The answer must be a bare number: the count of lines below that contain "AGND".

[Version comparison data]
◇ ◇ ◇ ◇ ◇ ◇ ◇

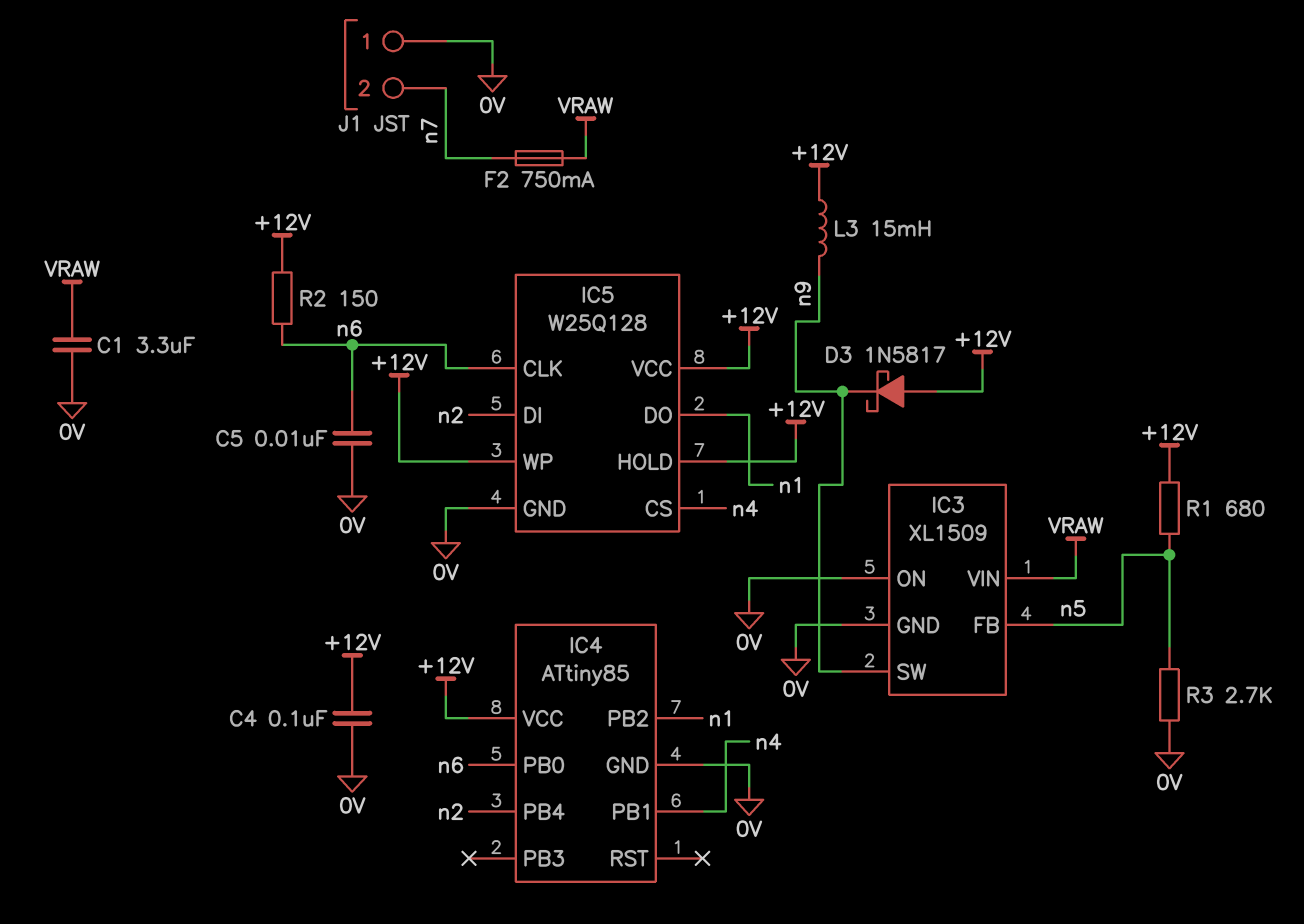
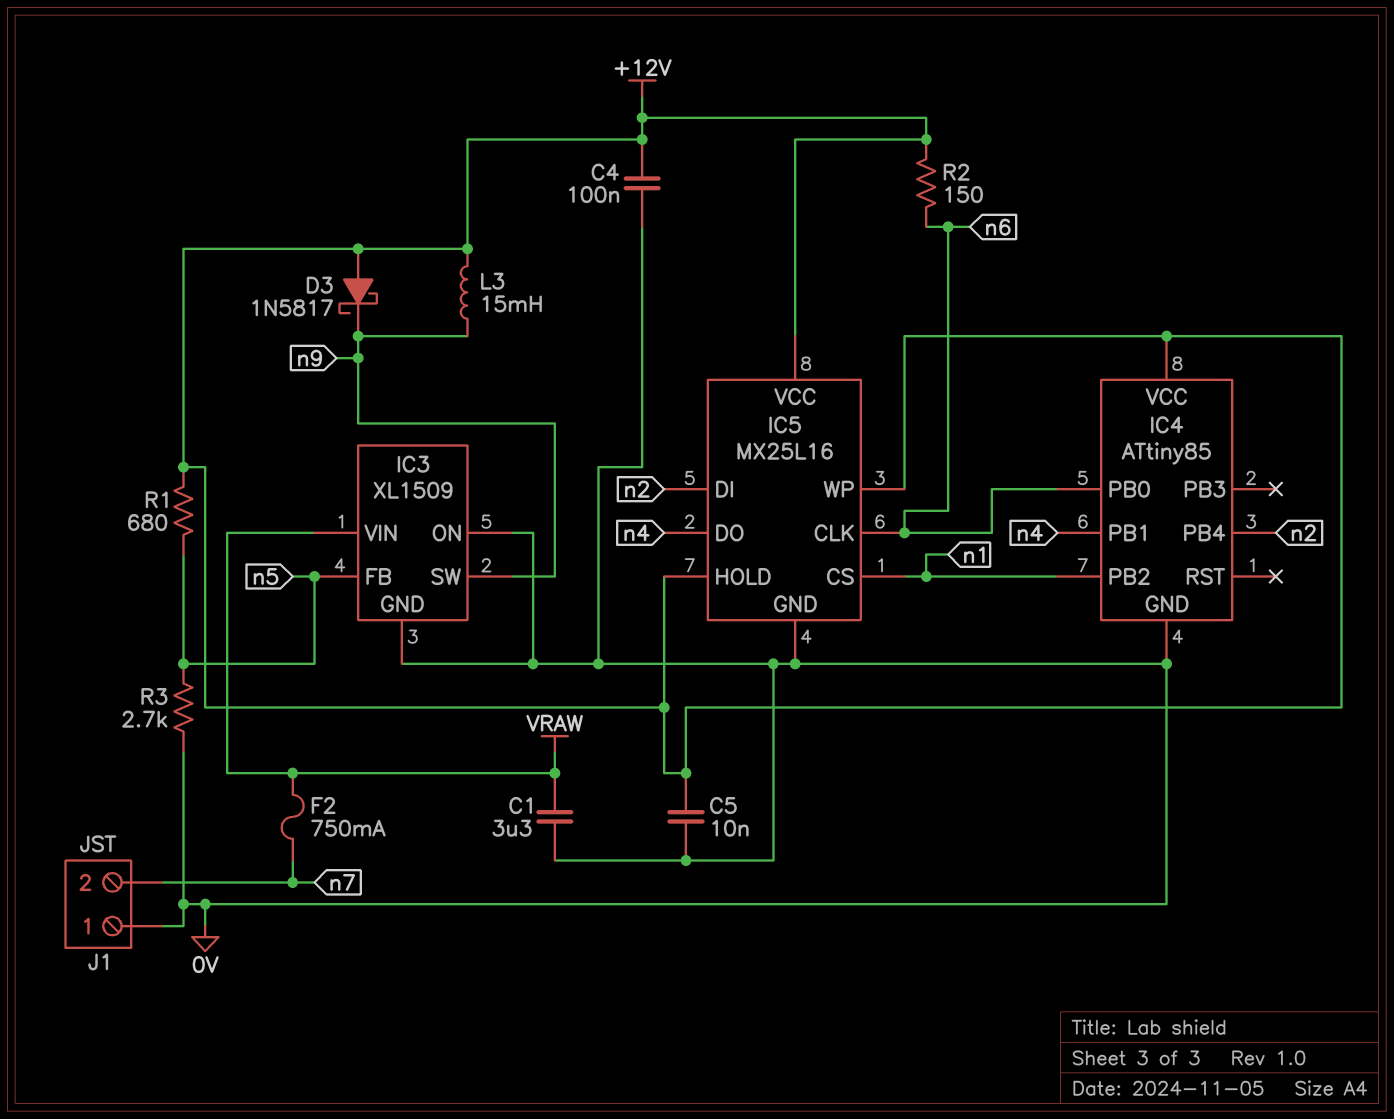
C5: 10nF (0V, n6) -> 10nF (+12V, 0V)
IC5: W25Q128 -> MX25L16
IC5 pin CS: n4 -> n1
IC5 pin DO: n1 -> n4

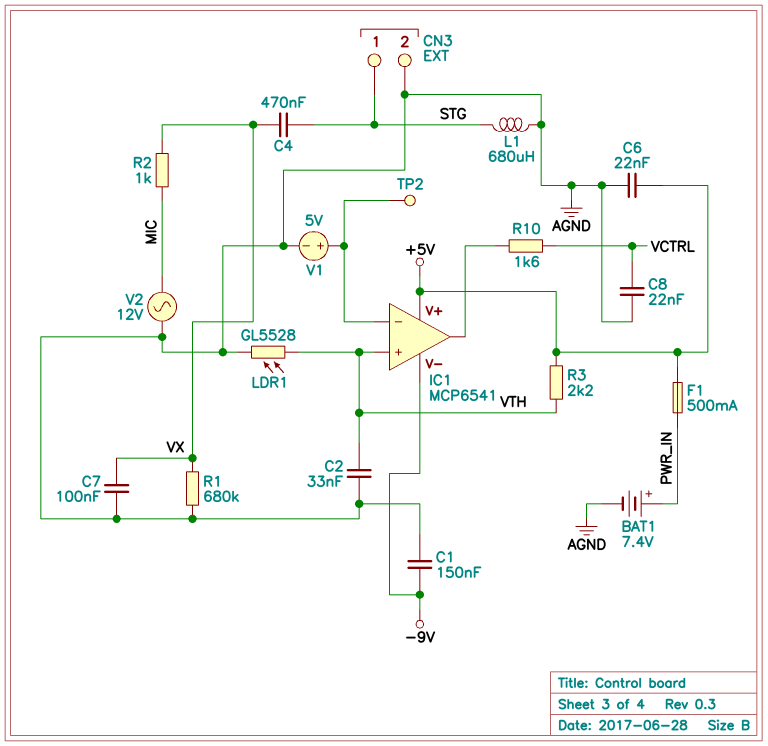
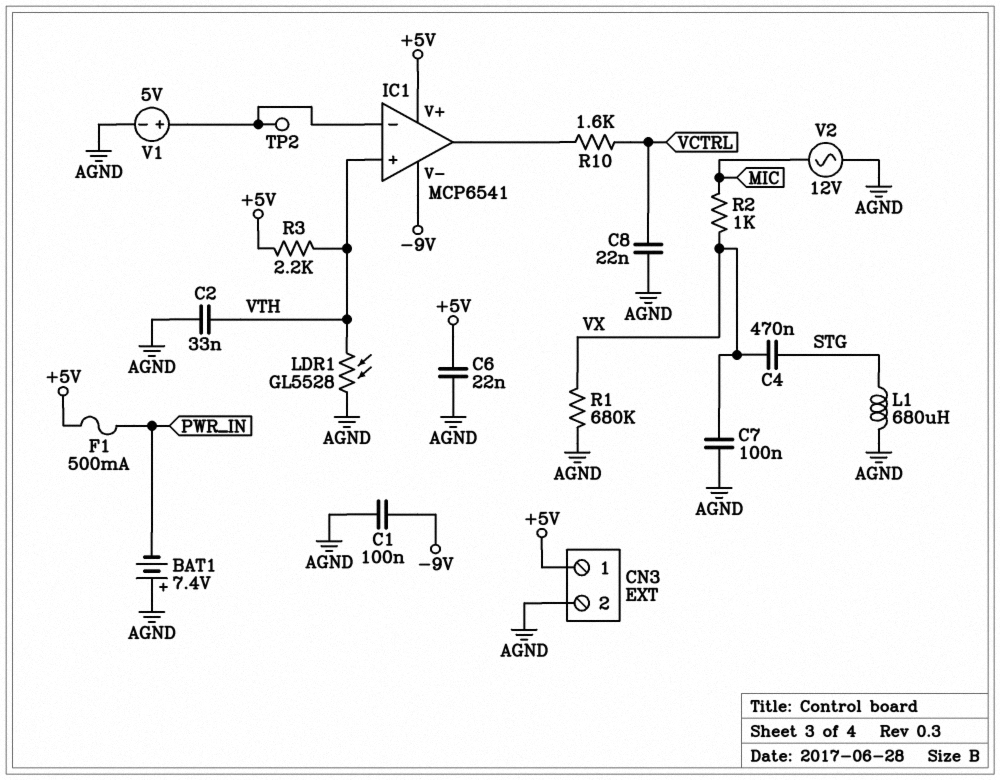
BAT1: 7.4V (plus PWR_IN, minus AGND) -> 7.4V (plus AGND, minus PWR_IN)
C1: 150nF (-9V, AGND) -> 100nF (-9V, AGND)
CN3 pin 1: STG -> +5V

◇ ◇ ◇ ◇ ◇ ◇ ◇

• Task solution: 2